» **TASK REQUIREMENTS**:
Could you output, exactly and with nothing else, every line from the one that contains "The yellow lemon" through the last line of the listing below?

BEGIN

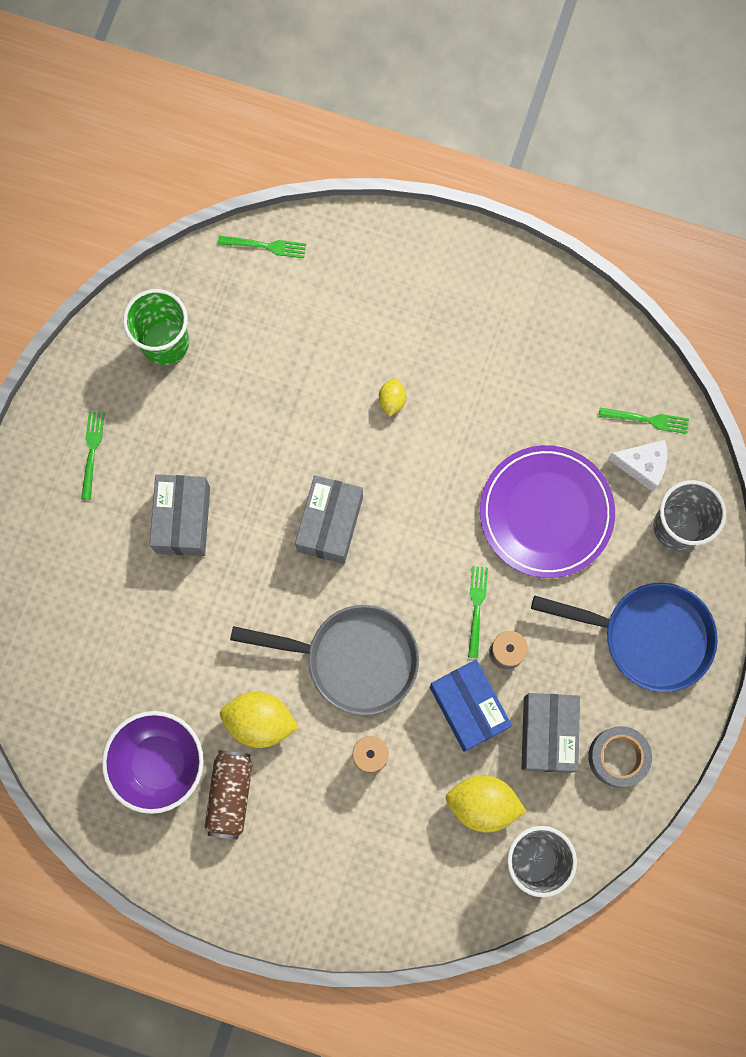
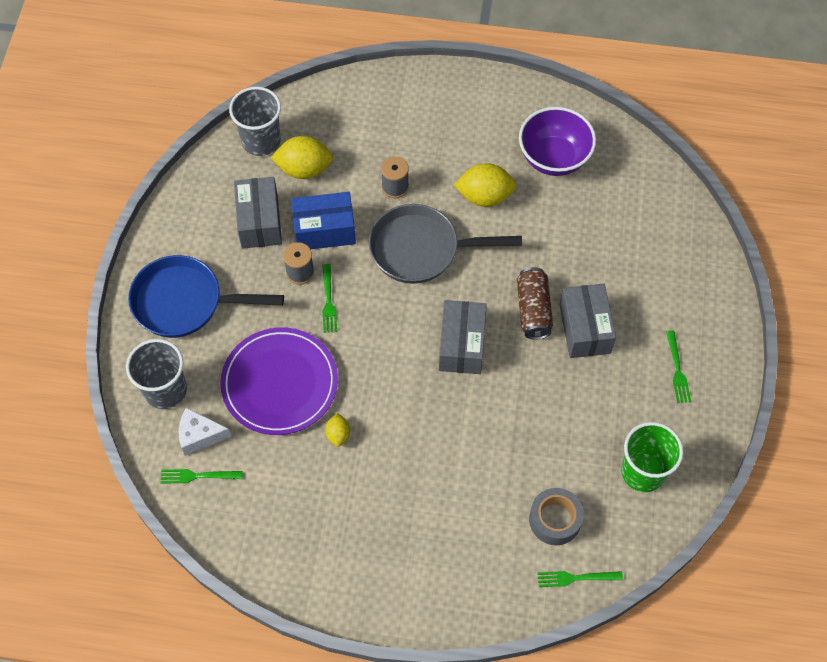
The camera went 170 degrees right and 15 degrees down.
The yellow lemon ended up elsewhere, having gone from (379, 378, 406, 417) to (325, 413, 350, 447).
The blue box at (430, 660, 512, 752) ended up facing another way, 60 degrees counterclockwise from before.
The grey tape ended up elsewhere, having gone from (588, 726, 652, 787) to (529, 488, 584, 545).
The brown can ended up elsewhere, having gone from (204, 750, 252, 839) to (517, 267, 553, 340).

END

» **RESULT OF THE EXERCISE**:
The yellow lemon ended up elsewhere, having gone from (379, 378, 406, 417) to (325, 413, 350, 447).
The blue box at (430, 660, 512, 752) ended up facing another way, 60 degrees counterclockwise from before.
The grey tape ended up elsewhere, having gone from (588, 726, 652, 787) to (529, 488, 584, 545).
The brown can ended up elsewhere, having gone from (204, 750, 252, 839) to (517, 267, 553, 340).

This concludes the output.